- **Colored object listings**
§ §

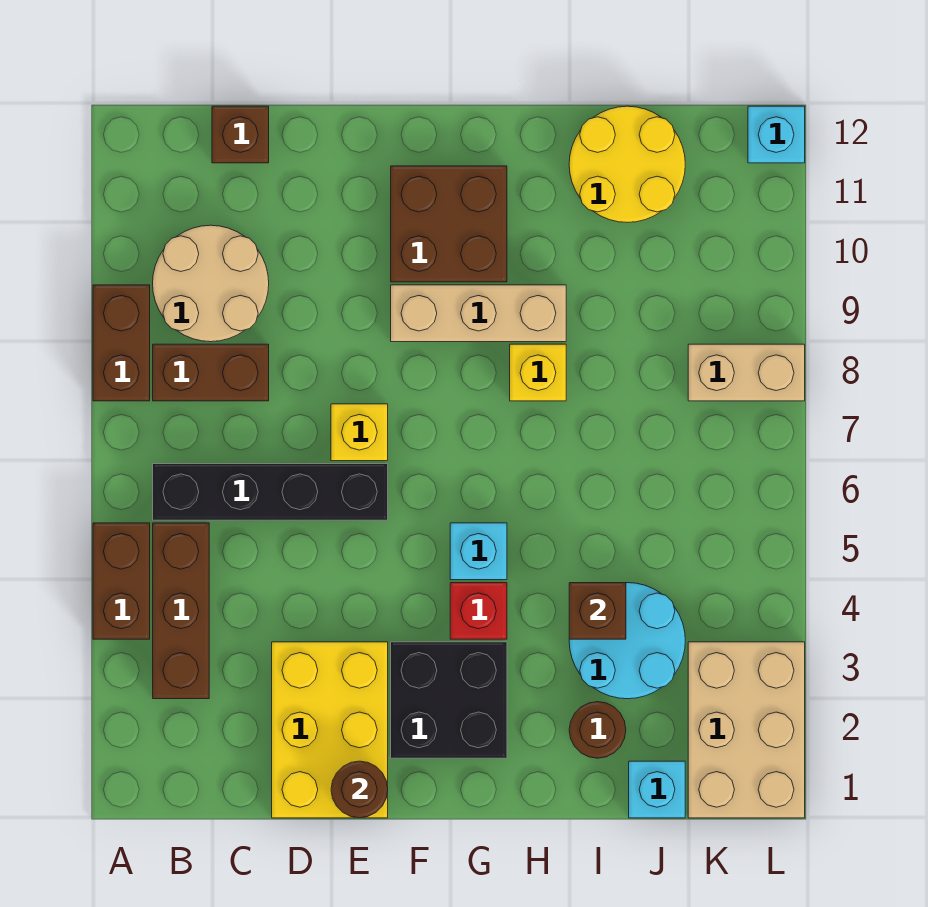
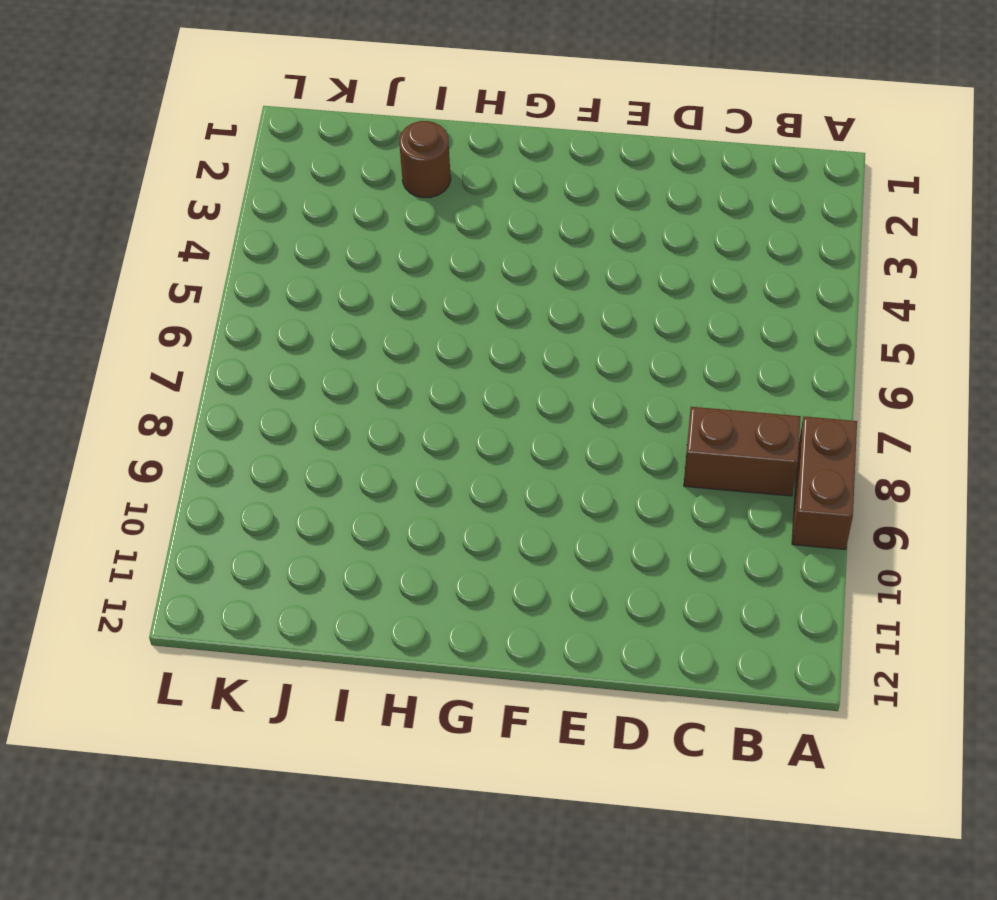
none -> brown 1x2 brick [93,523,150,639]
none -> brown 1x3 brick [153,523,209,699]
none -> black 1x4 brick [153,464,388,520]

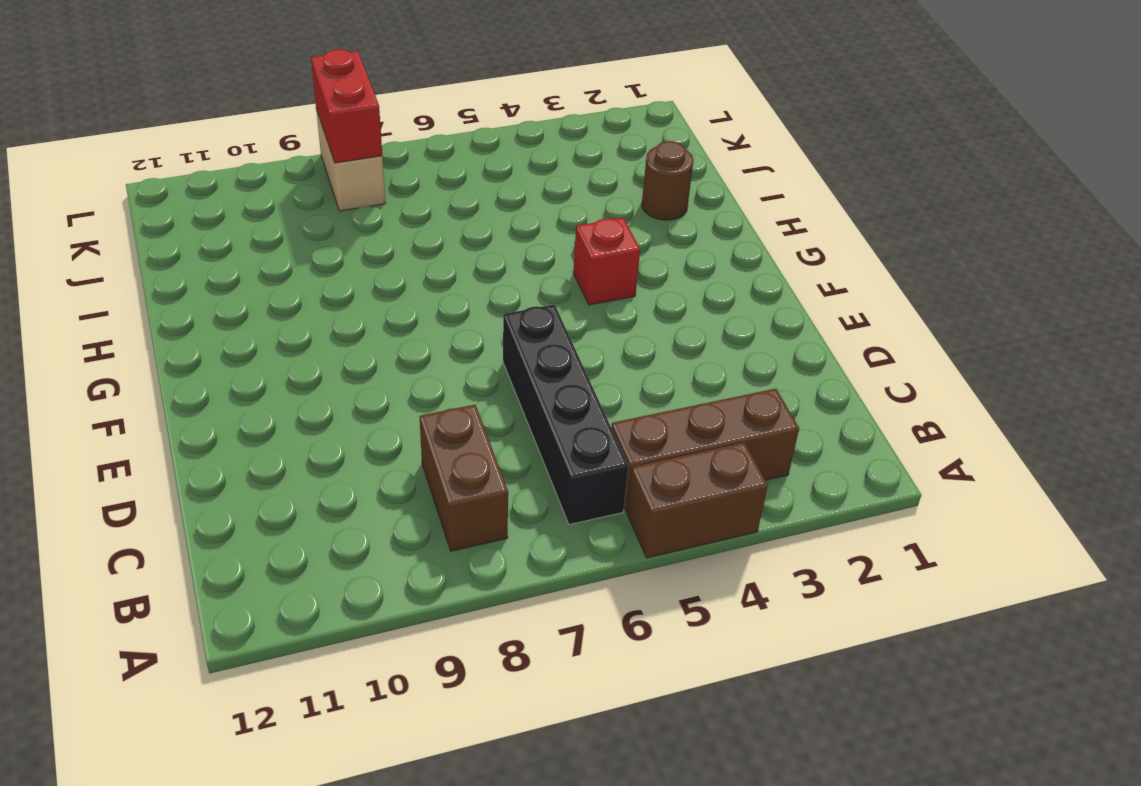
red 1x2 brick [311,49,382,163] -> none
none -> brown 1x2 brick [93,285,150,401]
none -> tan 2x2 round brick [153,225,269,342]
none -> brown 1x1 brick [212,106,269,163]

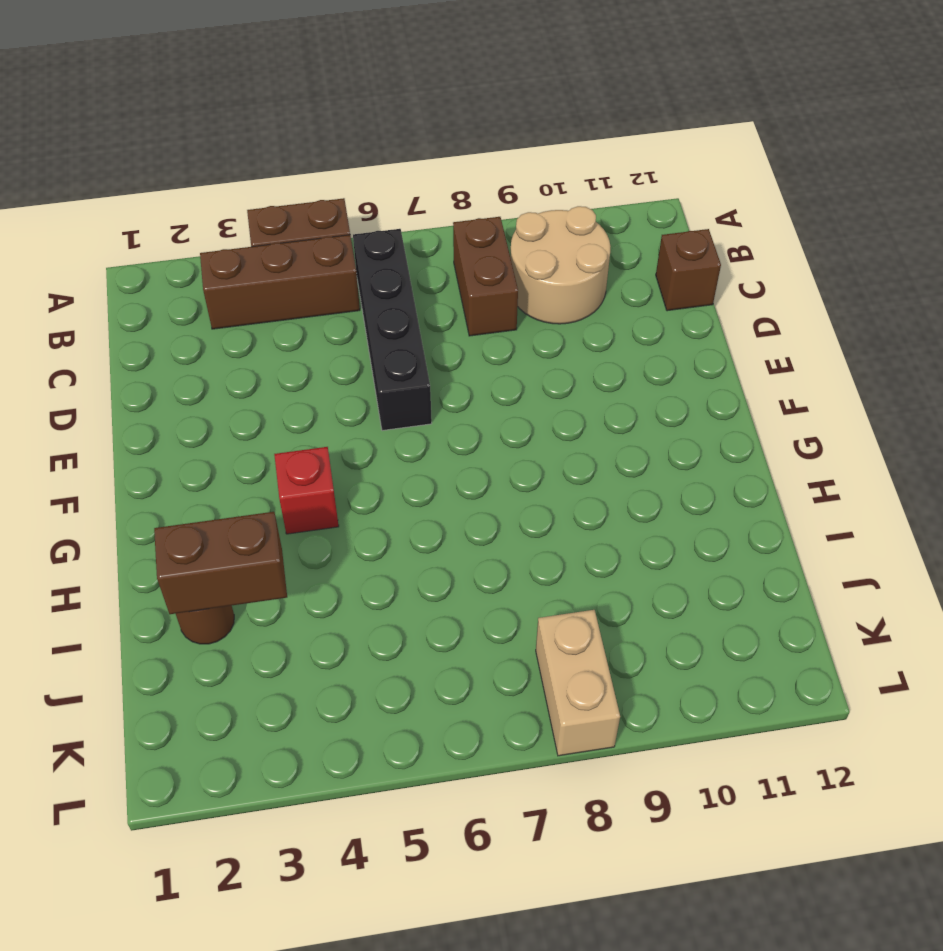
brown 1x2 brick [154,512,287,614] -> brown 1x2 brick moved to [93,285,150,401]
none -> yellow 2x3 brick [272,642,388,818]
none -> yellow 1x1 brick [331,404,388,461]
none -> black 2x2 brick [391,642,507,758]

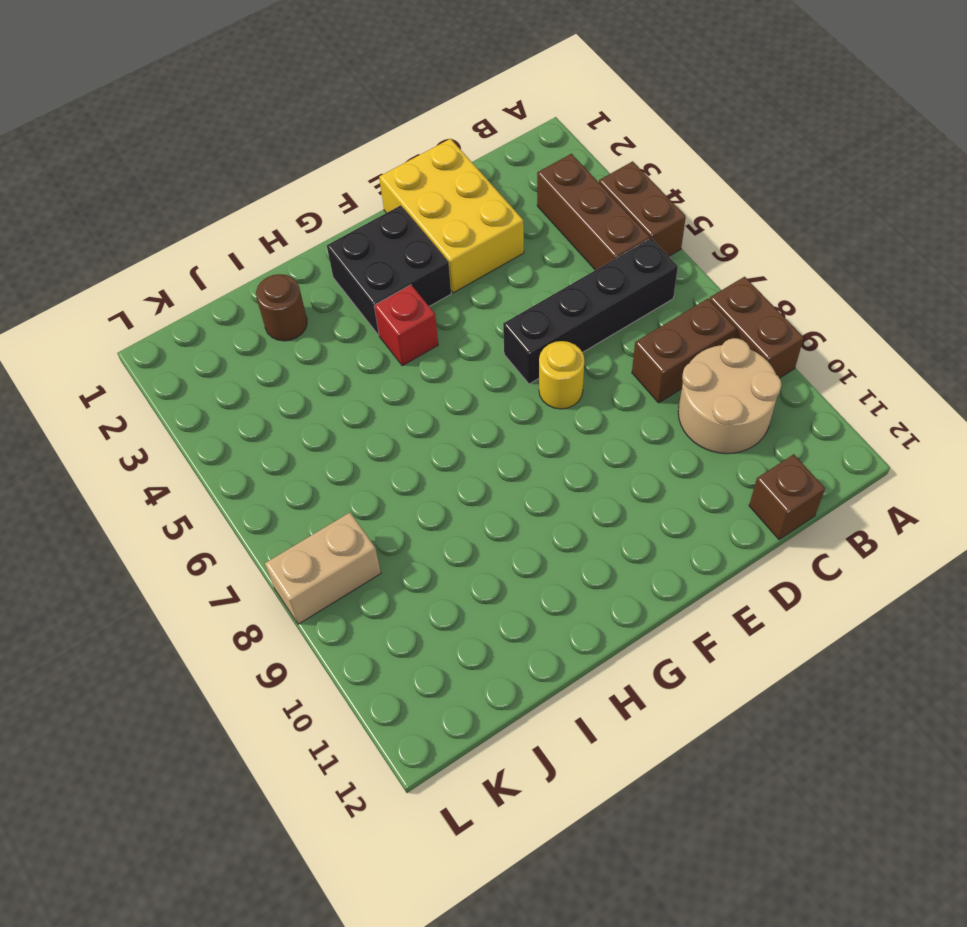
yellow 1x1 round brick [539,341,584,409] -> yellow 1x1 brick [331,404,388,461]
none -> tan 1x3 brick [391,285,566,342]
none -> brown 2x2 brick [391,166,507,282]
none -> cyan 1x1 brick [450,523,507,580]

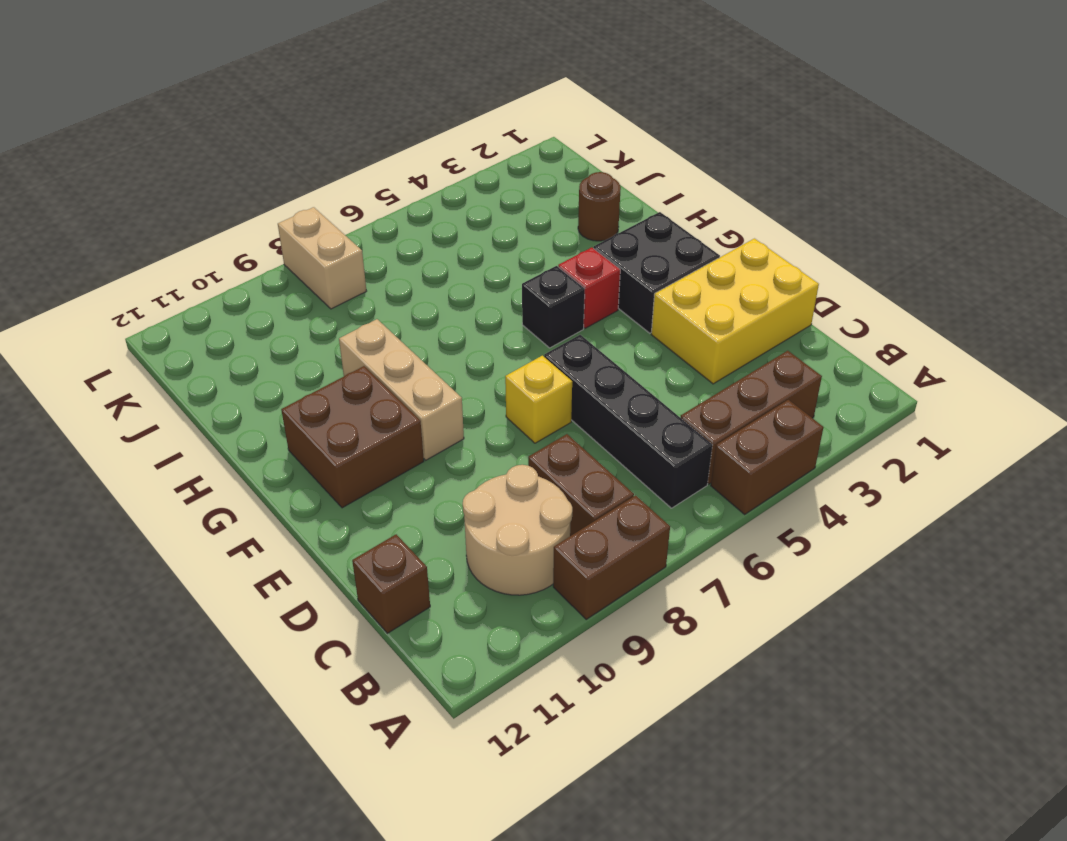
black 1x1 brick [522,266,585,348] -> cyan 1x1 brick [450,523,507,580]
none -> yellow 1x1 brick [510,344,566,401]
none -> cyan 2x2 round brick [569,583,685,699]
none -> yellow 2x2 round brick [569,106,685,223]

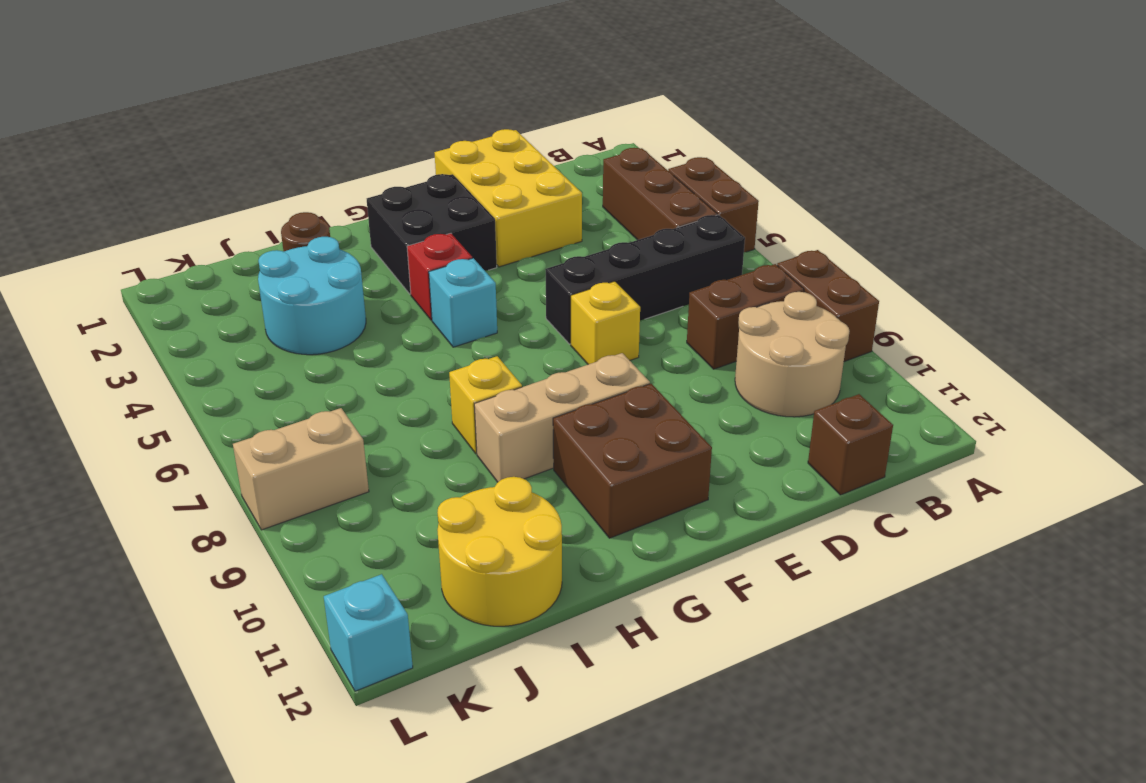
none -> cyan 1x1 brick [629,761,685,818]
none -> tan 2x3 brick [688,642,805,818]
none -> brown 1x1 round brick [331,761,388,818]

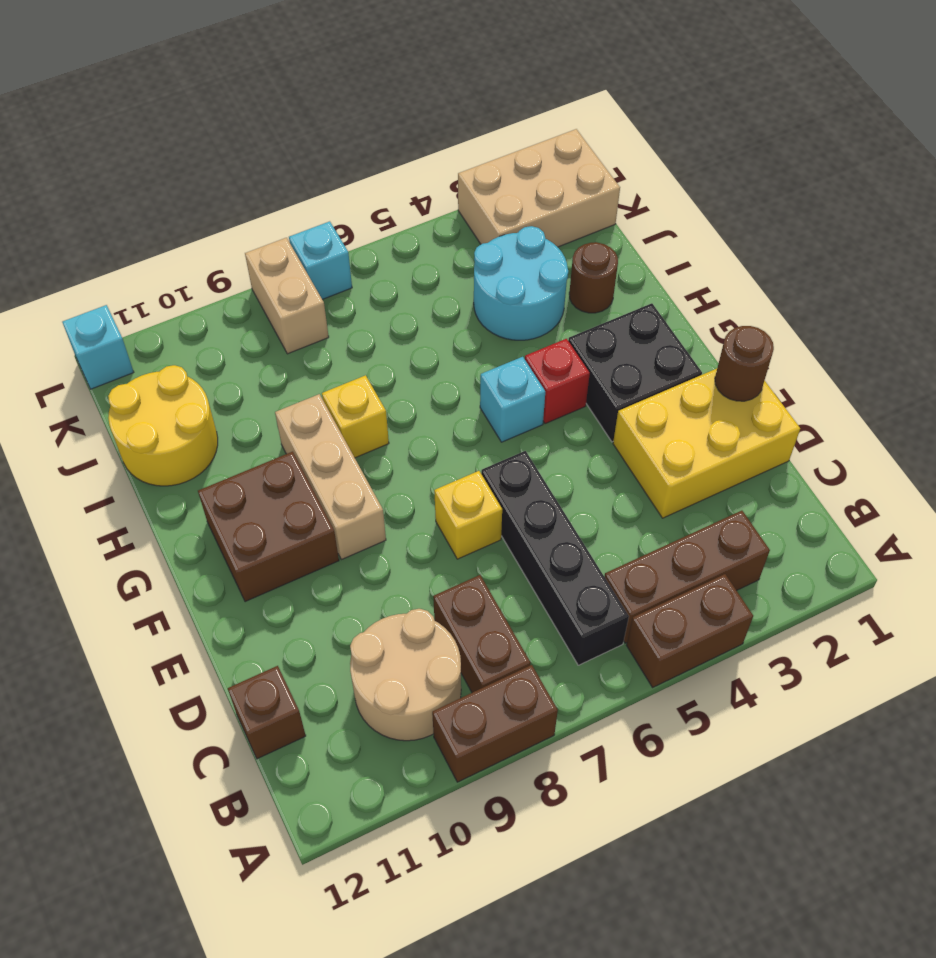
cyan 1x1 brick [289,221,352,299] -> cyan 1x1 brick moved to [629,761,685,818]
none -> brown 1x1 brick [569,583,626,639]

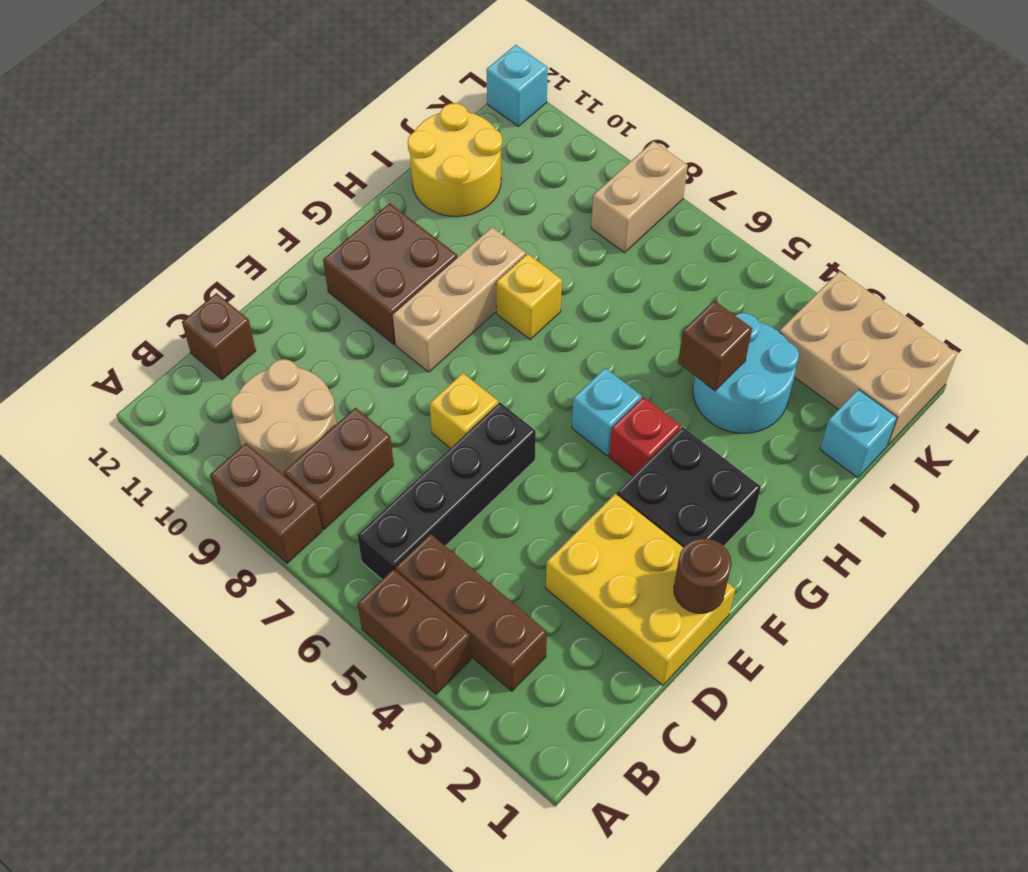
none -> brown 1x1 round brick [569,702,626,758]

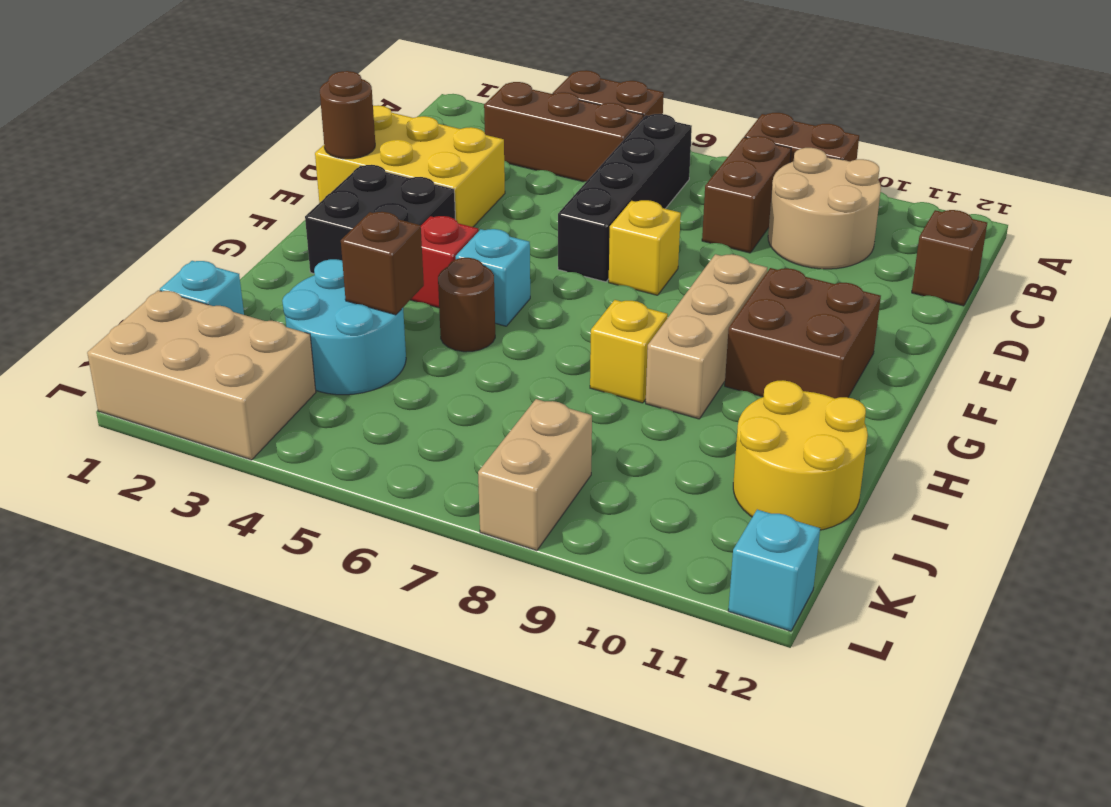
brown 1x1 round brick [438,258,495,352] -> brown 1x1 round brick moved to [569,702,626,758]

§ §

Quote all the lines above exactly as given. Do not include the pictures.

none -> brown 1x2 brick [93,523,150,639]
none -> brown 1x3 brick [153,523,209,699]
none -> black 1x4 brick [153,464,388,520]

red 1x2 brick [311,49,382,163] -> none
none -> brown 1x2 brick [93,285,150,401]
none -> tan 2x2 round brick [153,225,269,342]
none -> brown 1x1 brick [212,106,269,163]

brown 1x2 brick [154,512,287,614] -> brown 1x2 brick moved to [93,285,150,401]
none -> yellow 2x3 brick [272,642,388,818]
none -> yellow 1x1 brick [331,404,388,461]
none -> black 2x2 brick [391,642,507,758]

yellow 1x1 round brick [539,341,584,409] -> yellow 1x1 brick [331,404,388,461]
none -> tan 1x3 brick [391,285,566,342]
none -> brown 2x2 brick [391,166,507,282]
none -> cyan 1x1 brick [450,523,507,580]

black 1x1 brick [522,266,585,348] -> cyan 1x1 brick [450,523,507,580]
none -> yellow 1x1 brick [510,344,566,401]
none -> cyan 2x2 round brick [569,583,685,699]
none -> yellow 2x2 round brick [569,106,685,223]

none -> cyan 1x1 brick [629,761,685,818]
none -> tan 2x3 brick [688,642,805,818]
none -> brown 1x1 round brick [331,761,388,818]

cyan 1x1 brick [289,221,352,299] -> cyan 1x1 brick moved to [629,761,685,818]
none -> brown 1x1 brick [569,583,626,639]

none -> brown 1x1 round brick [569,702,626,758]

brown 1x1 round brick [438,258,495,352] -> brown 1x1 round brick moved to [569,702,626,758]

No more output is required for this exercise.